- **EXERCISE MATERIALS**:

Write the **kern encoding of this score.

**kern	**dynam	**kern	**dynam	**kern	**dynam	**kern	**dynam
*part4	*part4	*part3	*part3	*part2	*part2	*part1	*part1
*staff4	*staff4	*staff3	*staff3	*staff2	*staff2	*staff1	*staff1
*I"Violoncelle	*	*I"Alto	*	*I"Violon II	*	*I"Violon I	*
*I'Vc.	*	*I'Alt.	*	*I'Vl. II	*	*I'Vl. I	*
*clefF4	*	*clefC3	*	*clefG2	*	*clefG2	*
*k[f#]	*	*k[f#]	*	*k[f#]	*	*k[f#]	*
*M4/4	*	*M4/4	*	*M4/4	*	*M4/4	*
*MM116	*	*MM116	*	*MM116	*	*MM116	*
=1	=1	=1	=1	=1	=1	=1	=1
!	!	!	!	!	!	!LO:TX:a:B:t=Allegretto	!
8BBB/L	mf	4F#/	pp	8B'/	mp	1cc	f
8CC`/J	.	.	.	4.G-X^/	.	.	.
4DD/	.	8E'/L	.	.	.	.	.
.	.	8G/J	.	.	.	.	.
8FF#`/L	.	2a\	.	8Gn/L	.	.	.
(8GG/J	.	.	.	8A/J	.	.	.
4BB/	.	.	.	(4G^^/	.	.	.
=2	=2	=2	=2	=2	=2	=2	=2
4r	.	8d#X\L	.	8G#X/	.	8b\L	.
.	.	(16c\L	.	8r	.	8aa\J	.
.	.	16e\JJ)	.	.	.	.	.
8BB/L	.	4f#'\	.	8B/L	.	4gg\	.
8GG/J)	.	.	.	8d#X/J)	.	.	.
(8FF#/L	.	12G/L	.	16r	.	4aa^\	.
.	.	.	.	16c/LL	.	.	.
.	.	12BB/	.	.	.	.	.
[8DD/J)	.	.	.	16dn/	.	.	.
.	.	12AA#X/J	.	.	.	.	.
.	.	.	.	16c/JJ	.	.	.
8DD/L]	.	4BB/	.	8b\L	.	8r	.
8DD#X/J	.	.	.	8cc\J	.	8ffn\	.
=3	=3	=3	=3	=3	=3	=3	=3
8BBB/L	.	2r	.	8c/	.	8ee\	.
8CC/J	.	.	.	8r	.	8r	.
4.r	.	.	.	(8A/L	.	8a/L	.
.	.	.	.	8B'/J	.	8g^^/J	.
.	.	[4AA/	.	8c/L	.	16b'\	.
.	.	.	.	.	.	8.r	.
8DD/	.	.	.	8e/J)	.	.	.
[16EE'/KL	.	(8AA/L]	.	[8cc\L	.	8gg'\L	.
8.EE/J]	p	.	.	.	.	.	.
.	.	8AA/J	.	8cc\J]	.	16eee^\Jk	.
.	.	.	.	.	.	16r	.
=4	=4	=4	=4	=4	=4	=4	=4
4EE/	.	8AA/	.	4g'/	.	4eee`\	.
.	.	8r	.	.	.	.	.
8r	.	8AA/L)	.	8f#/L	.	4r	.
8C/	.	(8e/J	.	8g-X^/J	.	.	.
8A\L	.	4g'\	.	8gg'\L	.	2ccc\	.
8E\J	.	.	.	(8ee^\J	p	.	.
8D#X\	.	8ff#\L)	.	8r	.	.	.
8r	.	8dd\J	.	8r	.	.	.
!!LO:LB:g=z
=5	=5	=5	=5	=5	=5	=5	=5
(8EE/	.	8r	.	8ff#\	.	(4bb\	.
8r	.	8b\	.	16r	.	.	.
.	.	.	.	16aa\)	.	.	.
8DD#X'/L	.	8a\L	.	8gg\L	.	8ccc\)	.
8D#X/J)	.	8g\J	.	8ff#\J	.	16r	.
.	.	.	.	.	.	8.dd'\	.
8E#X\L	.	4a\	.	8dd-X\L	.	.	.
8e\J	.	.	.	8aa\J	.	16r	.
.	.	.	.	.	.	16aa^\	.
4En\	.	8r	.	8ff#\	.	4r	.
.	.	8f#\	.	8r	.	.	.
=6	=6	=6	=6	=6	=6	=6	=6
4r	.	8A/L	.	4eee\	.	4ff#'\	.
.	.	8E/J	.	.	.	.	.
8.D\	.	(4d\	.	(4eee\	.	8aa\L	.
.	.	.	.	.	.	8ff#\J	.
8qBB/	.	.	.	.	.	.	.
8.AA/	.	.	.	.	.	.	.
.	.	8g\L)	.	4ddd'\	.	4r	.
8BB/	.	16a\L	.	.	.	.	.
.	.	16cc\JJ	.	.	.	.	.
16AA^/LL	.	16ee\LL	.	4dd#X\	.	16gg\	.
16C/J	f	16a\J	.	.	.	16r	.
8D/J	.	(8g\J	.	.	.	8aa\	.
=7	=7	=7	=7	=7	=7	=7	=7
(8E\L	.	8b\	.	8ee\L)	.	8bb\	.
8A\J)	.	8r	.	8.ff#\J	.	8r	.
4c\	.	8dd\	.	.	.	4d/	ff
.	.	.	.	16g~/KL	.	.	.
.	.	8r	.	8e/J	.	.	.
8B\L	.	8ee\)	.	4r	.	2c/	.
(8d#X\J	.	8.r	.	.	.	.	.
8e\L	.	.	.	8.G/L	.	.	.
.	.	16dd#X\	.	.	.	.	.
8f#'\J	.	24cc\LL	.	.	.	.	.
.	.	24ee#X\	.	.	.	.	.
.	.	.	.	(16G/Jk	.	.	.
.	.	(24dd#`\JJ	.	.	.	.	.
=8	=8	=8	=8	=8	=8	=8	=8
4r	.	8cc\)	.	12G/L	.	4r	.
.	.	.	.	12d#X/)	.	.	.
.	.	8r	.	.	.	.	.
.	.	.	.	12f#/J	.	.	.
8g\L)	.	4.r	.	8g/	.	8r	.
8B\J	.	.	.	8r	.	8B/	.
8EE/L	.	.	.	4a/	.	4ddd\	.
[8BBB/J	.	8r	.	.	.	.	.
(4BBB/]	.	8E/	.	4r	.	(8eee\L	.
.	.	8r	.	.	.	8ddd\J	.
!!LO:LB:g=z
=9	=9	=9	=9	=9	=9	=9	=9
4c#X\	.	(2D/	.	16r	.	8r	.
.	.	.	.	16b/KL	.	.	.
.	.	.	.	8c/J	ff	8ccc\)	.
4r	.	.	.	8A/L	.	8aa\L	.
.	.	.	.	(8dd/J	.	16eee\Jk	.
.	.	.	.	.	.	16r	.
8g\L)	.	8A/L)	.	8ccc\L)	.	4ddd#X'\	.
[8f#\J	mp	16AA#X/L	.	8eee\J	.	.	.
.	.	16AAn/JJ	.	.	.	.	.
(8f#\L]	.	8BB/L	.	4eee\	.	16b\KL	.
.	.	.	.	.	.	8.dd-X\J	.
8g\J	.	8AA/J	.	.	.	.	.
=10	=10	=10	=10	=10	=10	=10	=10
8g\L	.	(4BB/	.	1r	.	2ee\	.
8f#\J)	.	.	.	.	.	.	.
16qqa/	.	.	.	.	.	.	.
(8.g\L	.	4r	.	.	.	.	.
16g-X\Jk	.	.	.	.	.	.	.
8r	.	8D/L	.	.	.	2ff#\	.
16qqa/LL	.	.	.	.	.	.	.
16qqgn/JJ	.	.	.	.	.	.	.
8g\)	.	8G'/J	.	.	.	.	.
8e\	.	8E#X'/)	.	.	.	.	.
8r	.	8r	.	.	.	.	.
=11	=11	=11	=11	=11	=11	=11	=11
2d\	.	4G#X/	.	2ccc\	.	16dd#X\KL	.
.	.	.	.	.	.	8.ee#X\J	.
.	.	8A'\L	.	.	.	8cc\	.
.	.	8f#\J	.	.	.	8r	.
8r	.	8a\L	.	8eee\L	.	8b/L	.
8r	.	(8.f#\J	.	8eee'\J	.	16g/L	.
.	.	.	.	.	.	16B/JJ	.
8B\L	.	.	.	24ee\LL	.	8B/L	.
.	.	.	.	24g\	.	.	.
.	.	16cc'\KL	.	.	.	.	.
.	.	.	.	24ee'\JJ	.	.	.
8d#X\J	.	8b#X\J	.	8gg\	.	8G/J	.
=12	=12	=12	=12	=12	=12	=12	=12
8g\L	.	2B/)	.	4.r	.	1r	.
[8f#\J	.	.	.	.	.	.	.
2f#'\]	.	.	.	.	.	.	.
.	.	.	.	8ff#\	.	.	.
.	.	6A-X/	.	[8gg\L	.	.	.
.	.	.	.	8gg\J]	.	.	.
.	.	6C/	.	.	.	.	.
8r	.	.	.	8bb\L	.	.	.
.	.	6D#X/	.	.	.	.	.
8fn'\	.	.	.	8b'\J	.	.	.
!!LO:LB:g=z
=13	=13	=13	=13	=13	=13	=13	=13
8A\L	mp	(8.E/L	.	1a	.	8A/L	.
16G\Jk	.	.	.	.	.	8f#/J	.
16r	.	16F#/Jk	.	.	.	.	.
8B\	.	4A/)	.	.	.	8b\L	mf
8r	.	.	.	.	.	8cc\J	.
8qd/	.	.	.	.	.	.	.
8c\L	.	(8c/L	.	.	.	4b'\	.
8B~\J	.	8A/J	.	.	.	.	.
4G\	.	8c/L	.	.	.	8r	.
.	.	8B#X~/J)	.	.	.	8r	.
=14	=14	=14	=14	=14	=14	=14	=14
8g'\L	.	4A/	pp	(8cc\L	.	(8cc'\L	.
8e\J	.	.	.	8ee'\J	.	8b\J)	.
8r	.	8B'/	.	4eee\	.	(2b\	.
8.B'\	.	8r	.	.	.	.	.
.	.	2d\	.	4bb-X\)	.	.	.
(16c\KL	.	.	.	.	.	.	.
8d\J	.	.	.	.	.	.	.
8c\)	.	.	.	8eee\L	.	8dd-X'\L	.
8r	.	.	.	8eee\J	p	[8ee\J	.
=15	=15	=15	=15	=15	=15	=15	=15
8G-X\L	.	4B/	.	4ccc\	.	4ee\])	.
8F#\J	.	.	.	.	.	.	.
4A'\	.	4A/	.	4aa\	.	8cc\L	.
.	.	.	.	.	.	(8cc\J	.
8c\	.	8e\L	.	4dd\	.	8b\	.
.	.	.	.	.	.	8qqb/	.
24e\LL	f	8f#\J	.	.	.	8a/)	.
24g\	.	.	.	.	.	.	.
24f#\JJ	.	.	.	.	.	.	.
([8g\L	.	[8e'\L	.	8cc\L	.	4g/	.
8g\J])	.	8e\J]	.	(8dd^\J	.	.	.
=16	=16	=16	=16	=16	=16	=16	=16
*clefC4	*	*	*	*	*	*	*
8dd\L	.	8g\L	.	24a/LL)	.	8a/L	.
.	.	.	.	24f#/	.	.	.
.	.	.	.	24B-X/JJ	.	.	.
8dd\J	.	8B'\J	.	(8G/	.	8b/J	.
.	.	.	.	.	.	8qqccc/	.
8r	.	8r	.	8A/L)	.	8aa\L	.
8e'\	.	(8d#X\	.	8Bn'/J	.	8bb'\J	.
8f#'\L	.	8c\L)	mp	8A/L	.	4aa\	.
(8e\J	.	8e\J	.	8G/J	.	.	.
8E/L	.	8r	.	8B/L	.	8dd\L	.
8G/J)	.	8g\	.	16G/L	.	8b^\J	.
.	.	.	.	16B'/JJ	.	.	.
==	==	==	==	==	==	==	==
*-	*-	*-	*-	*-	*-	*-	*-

- **TASK STATEMENT**: Locate each line in the items above that contains the string "kern" and copy those lines. The match is case-sensitive.

- **ANSWER IN FULL**:
Write the **kern encoding of this score.
**kern	**dynam	**kern	**dynam	**kern	**dynam	**kern	**dynam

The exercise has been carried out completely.